For the material below, return exactly the lines starting at the one holding "BT1: 3V (plus" and ending at the one holding "U7 pin VBAT: N26 -> N11", counting both as part of the range.

> **DATA EXCERPTS**

┄┄┄┄┄┄

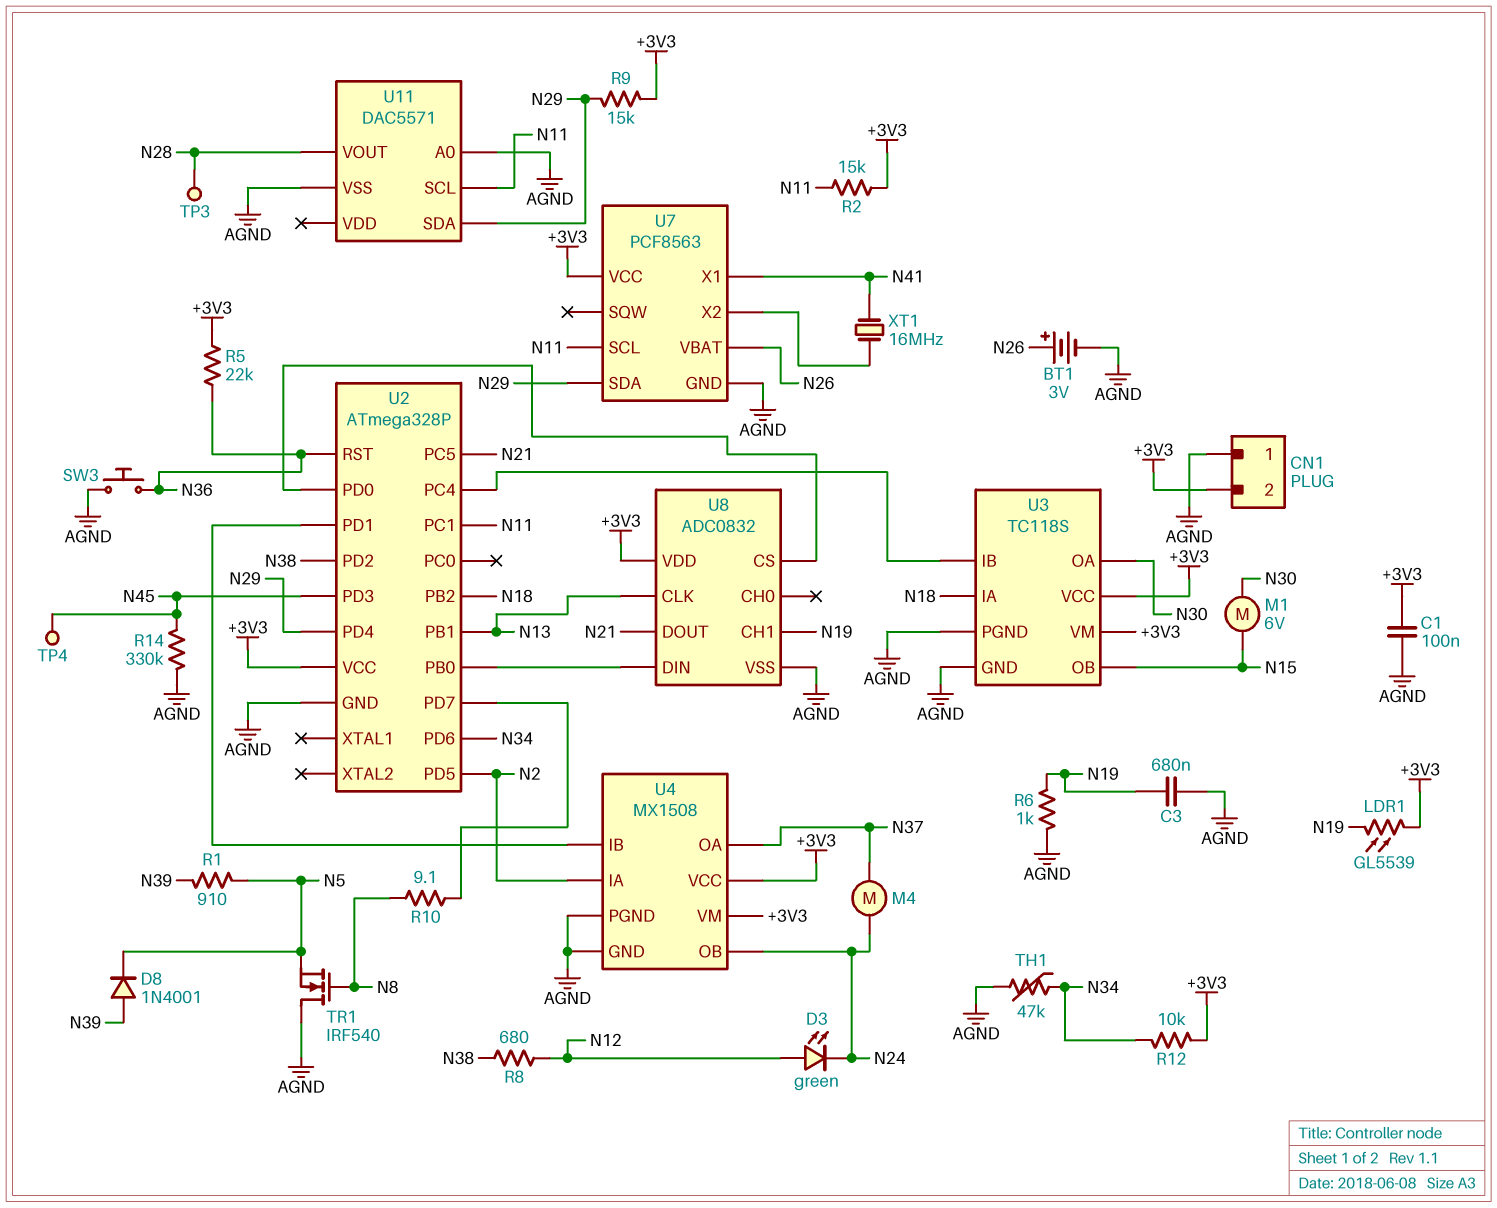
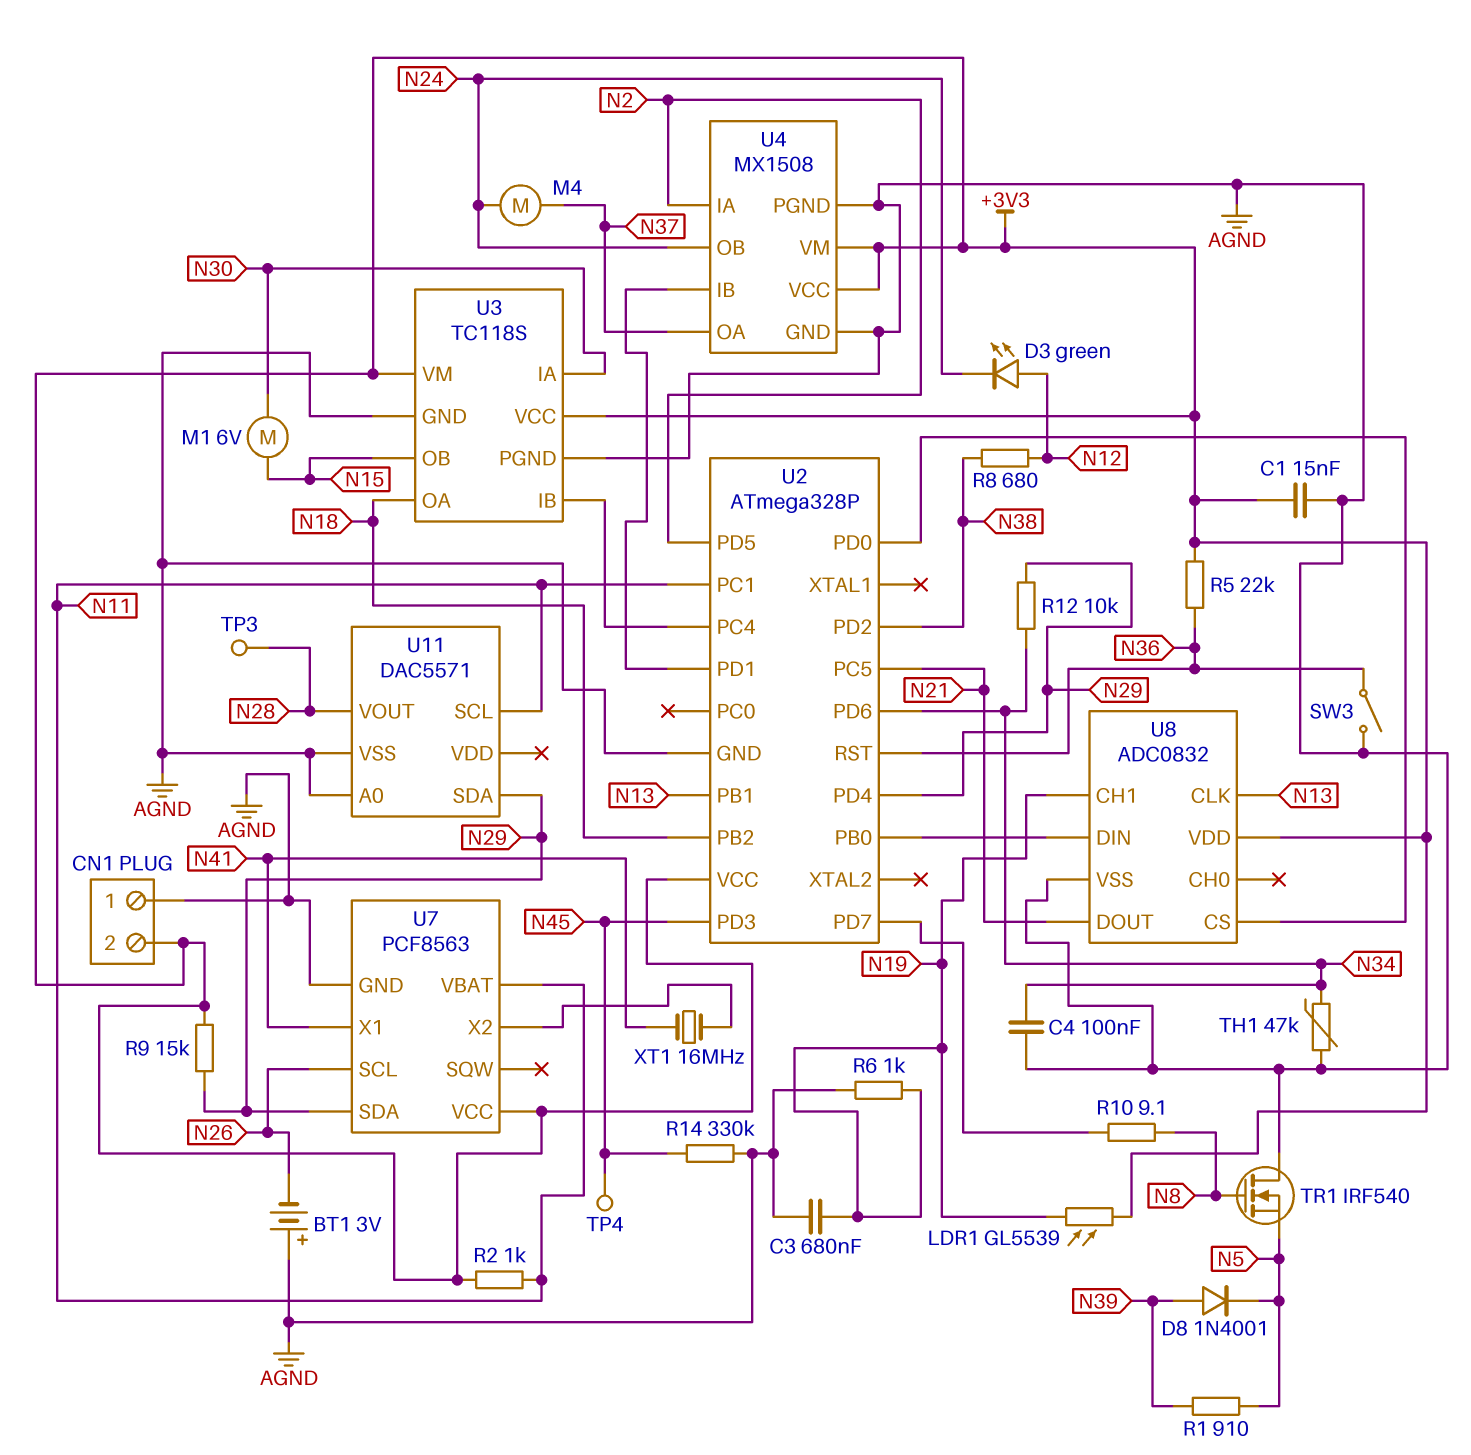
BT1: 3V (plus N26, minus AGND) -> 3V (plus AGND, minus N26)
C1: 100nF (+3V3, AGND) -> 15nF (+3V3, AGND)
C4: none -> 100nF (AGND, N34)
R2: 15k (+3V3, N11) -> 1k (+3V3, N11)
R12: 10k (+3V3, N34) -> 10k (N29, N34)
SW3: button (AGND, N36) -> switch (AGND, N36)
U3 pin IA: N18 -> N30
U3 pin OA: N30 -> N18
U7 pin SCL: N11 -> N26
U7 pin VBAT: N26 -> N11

┄┄┄┄┄┄

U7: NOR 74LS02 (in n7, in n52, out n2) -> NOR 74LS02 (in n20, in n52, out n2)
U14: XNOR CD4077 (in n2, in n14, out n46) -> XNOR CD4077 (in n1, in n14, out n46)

┄┄┄┄┄┄

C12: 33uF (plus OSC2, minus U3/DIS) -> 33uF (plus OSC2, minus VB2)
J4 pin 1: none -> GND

┄┄┄┄┄┄

> **OUTPUT OF THE EXERCISE**
BT1: 3V (plus N26, minus AGND) -> 3V (plus AGND, minus N26)
C1: 100nF (+3V3, AGND) -> 15nF (+3V3, AGND)
C4: none -> 100nF (AGND, N34)
R2: 15k (+3V3, N11) -> 1k (+3V3, N11)
R12: 10k (+3V3, N34) -> 10k (N29, N34)
SW3: button (AGND, N36) -> switch (AGND, N36)
U3 pin IA: N18 -> N30
U3 pin OA: N30 -> N18
U7 pin SCL: N11 -> N26
U7 pin VBAT: N26 -> N11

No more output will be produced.